> Task prompt:
What you return must match the entries exactly, except that the pictures are gone.

*** Material provided Section Begins ***

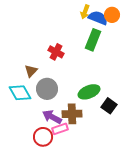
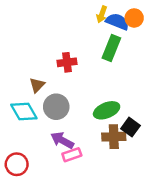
red cross: (56, 52) -> (67, 62), turned -35
brown cross: (72, 114) -> (114, 137), moved
red circle: (43, 137) -> (17, 164), moved

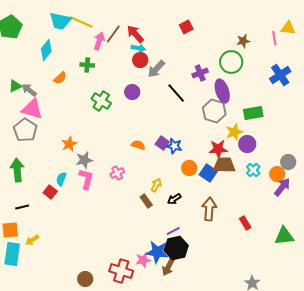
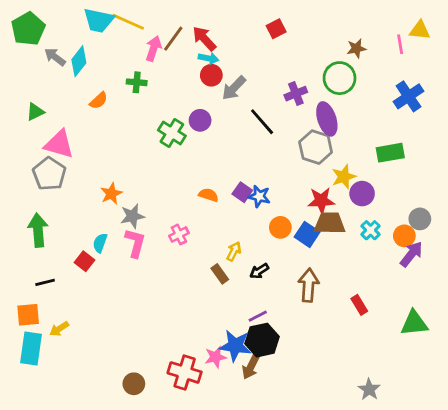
gray arrow: (29, 90) -> (55, 57), moved
green cross: (101, 101) -> (172, 133), moved
green rectangle: (253, 113) -> (390, 153), moved

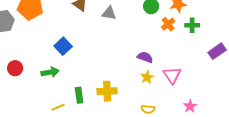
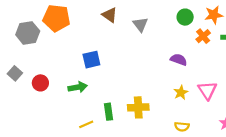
gray triangle: (109, 13) -> (140, 24), turned 42
blue square: (63, 46) -> (91, 60), turned 30
purple semicircle: (145, 57) -> (179, 60), moved

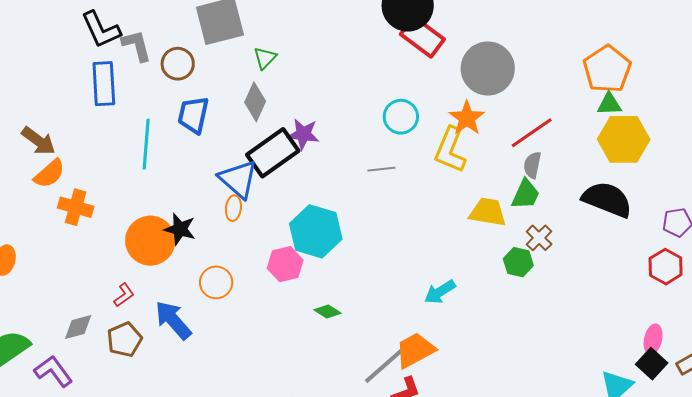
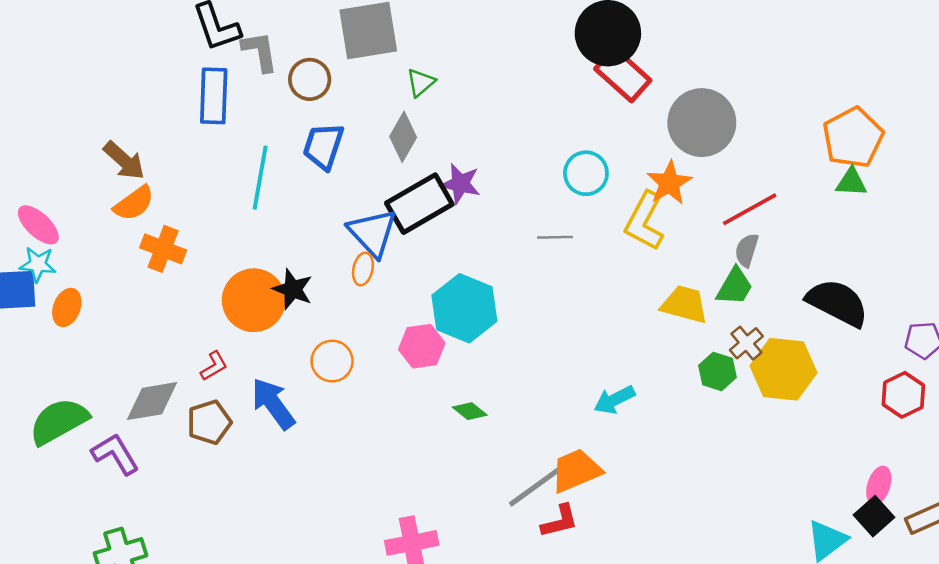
yellow hexagon: (624, 139) -> (784, 369), moved
gray diamond: (78, 327) -> (152, 401), size x1.4

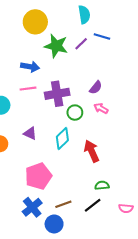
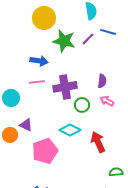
purple semicircle: (96, 88) -> (102, 81), turned -32
purple triangle: (30, 133) -> (26, 125), moved
cyan diamond: (62, 139) -> (70, 130), turned 70
pink pentagon: (38, 176) -> (45, 151), moved
green semicircle: (102, 185) -> (116, 172), moved

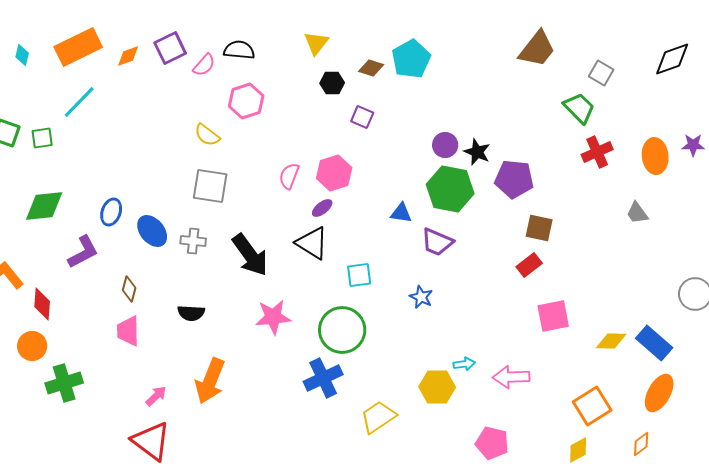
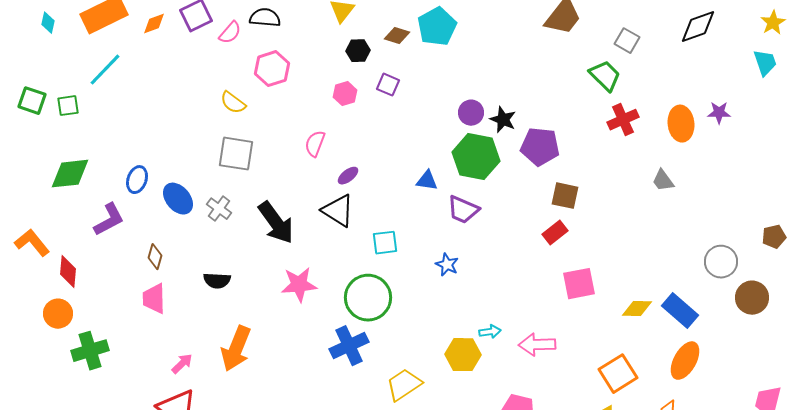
pink hexagon: (334, 173) -> (345, 94), moved, size x0.7
gray cross: (193, 241) -> (219, 209), turned 30

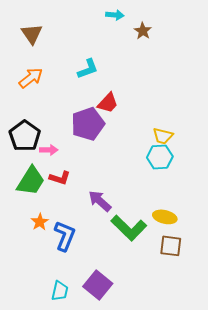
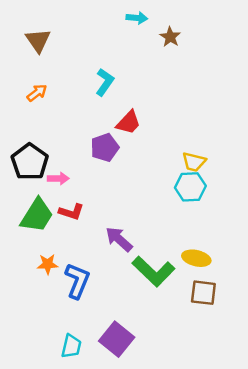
cyan L-shape: (88, 69) -> (105, 82), turned -35
orange arrow: (31, 78) -> (37, 93), size x0.7
purple pentagon: (88, 124) -> (105, 148), size x0.7
orange star: (40, 222) -> (48, 264), turned 30

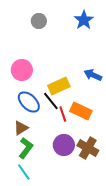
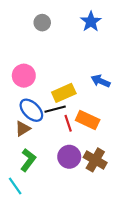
black line: (51, 101) -> (55, 109), turned -66
brown triangle: (21, 128) -> (23, 129), moved
cyan line: (24, 172) -> (15, 186), moved

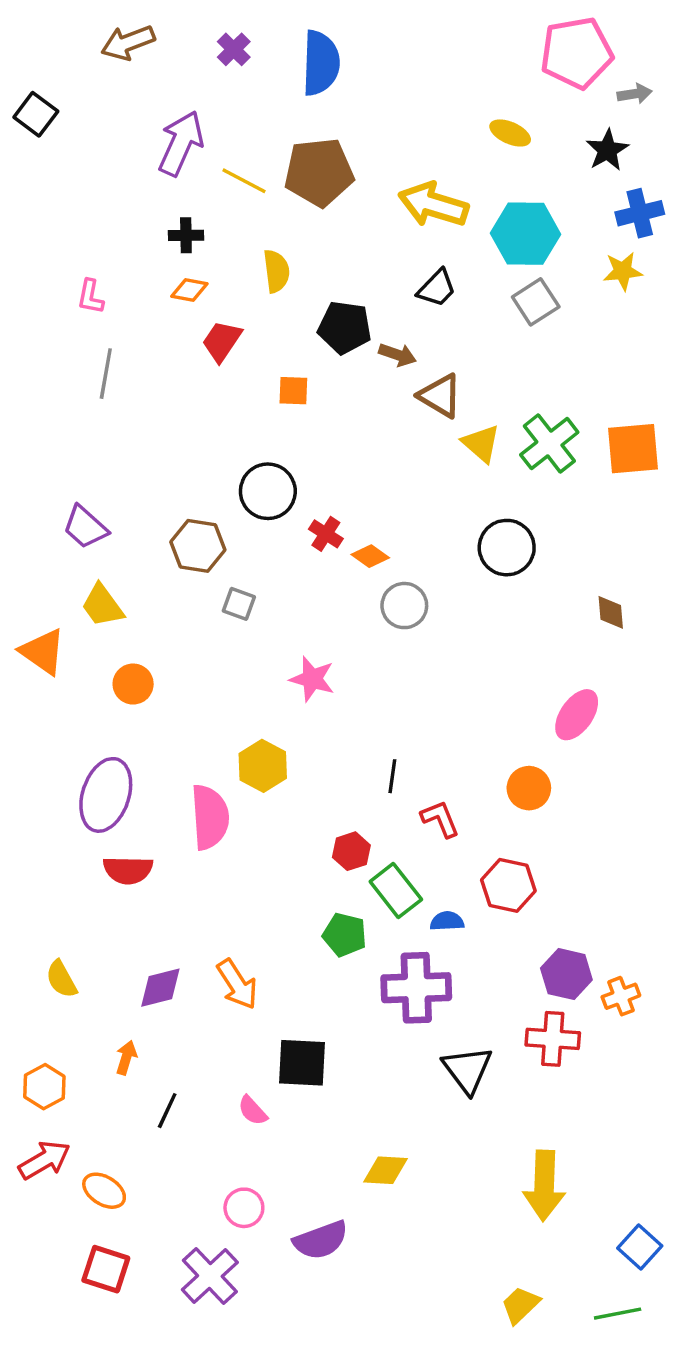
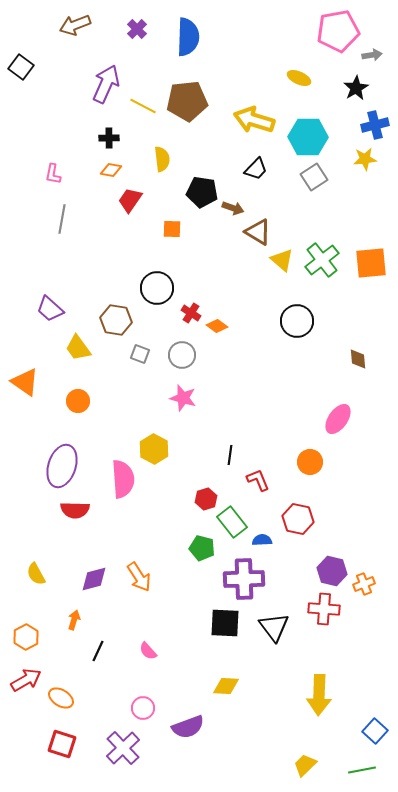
yellow trapezoid: (102, 606) -> (78, 348), moved
gray circle: (404, 606) -> (182, 355), moved
black square: (302, 1063) -> (225, 623), moved

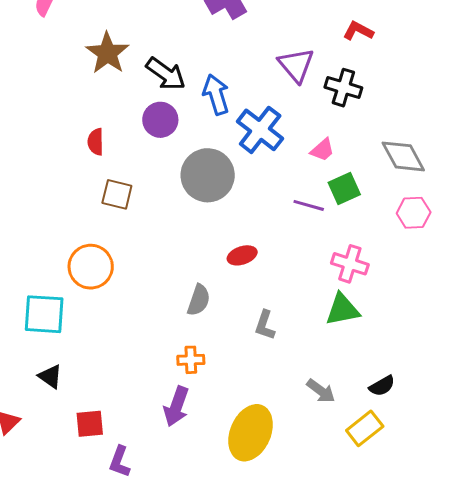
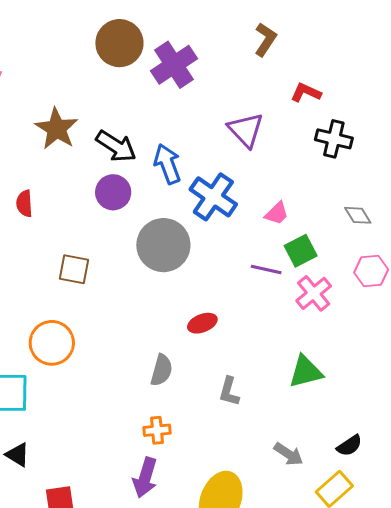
black cross: (343, 88) -> (334, 139), moved
red semicircle: (96, 142) -> (24, 203), moved
gray diamond: (403, 156) -> (358, 215), size x0.6
pink cross: (350, 264) -> (314, 293), moved, turned 36

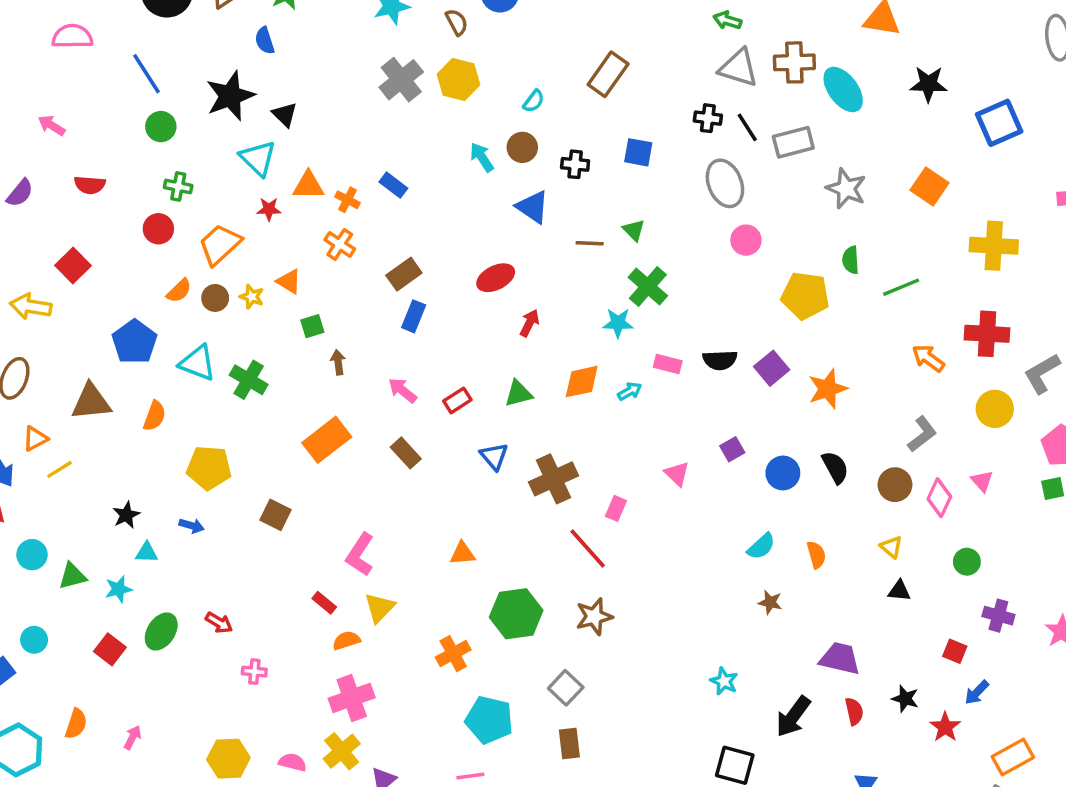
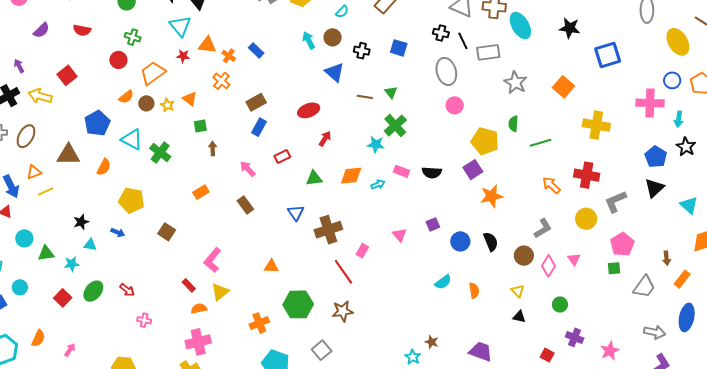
purple square: (772, 368) -> (473, 170), moved
red rectangle: (457, 400) -> (282, 157), moved
orange rectangle: (327, 440) -> (201, 192), size x0.6
brown star: (770, 602) -> (432, 342), moved

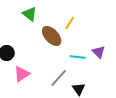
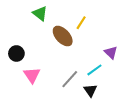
cyan line: (78, 57) -> (94, 70), moved, turned -42
pink triangle: (22, 74) -> (32, 75), turned -30

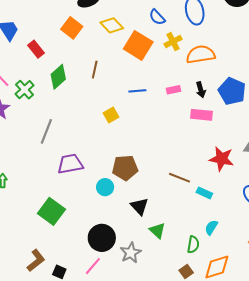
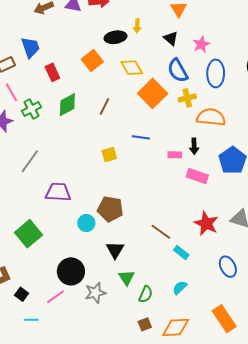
blue semicircle: (157, 17) -> (178, 71), size x1.4
pink rectangle: (173, 90) -> (175, 155), moved
black arrow: (201, 90) -> (194, 146), moved
gray line: (46, 131) -> (30, 161), moved
green semicircle: (193, 245) -> (146, 294), moved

*** Material provided Section Ends ***

> Reply to the task:
red cross: (56, 52) -> (67, 62), turned -35
brown cross: (72, 114) -> (114, 137), moved
red circle: (43, 137) -> (17, 164), moved

gray arrow: (29, 90) -> (55, 57), moved
green cross: (101, 101) -> (172, 133), moved
green rectangle: (253, 113) -> (390, 153), moved

gray triangle: (109, 13) -> (140, 24), turned 42
blue square: (63, 46) -> (91, 60), turned 30
purple semicircle: (145, 57) -> (179, 60), moved

yellow hexagon: (624, 139) -> (784, 369), moved
gray diamond: (78, 327) -> (152, 401), size x1.4

purple semicircle: (96, 88) -> (102, 81), turned -32
purple triangle: (30, 133) -> (26, 125), moved
cyan diamond: (62, 139) -> (70, 130), turned 70
pink pentagon: (38, 176) -> (45, 151), moved
green semicircle: (102, 185) -> (116, 172), moved

pink hexagon: (334, 173) -> (345, 94), moved, size x0.7
gray cross: (193, 241) -> (219, 209), turned 30

cyan L-shape: (88, 69) -> (105, 82), turned -35
orange arrow: (31, 78) -> (37, 93), size x0.7
purple pentagon: (88, 124) -> (105, 148), size x0.7
orange star: (40, 222) -> (48, 264), turned 30

black line: (51, 101) -> (55, 109), turned -66
brown triangle: (21, 128) -> (23, 129), moved
cyan line: (24, 172) -> (15, 186), moved

yellow trapezoid: (102, 606) -> (78, 348), moved
gray circle: (404, 606) -> (182, 355), moved
black square: (302, 1063) -> (225, 623), moved

black cross: (343, 88) -> (334, 139), moved
red semicircle: (96, 142) -> (24, 203), moved
gray diamond: (403, 156) -> (358, 215), size x0.6
pink cross: (350, 264) -> (314, 293), moved, turned 36

purple square: (772, 368) -> (473, 170), moved
red rectangle: (457, 400) -> (282, 157), moved
orange rectangle: (327, 440) -> (201, 192), size x0.6
brown star: (770, 602) -> (432, 342), moved

cyan line: (78, 57) -> (94, 70), moved, turned -42
pink triangle: (22, 74) -> (32, 75), turned -30

blue semicircle: (157, 17) -> (178, 71), size x1.4
pink rectangle: (173, 90) -> (175, 155), moved
black arrow: (201, 90) -> (194, 146), moved
gray line: (46, 131) -> (30, 161), moved
green semicircle: (193, 245) -> (146, 294), moved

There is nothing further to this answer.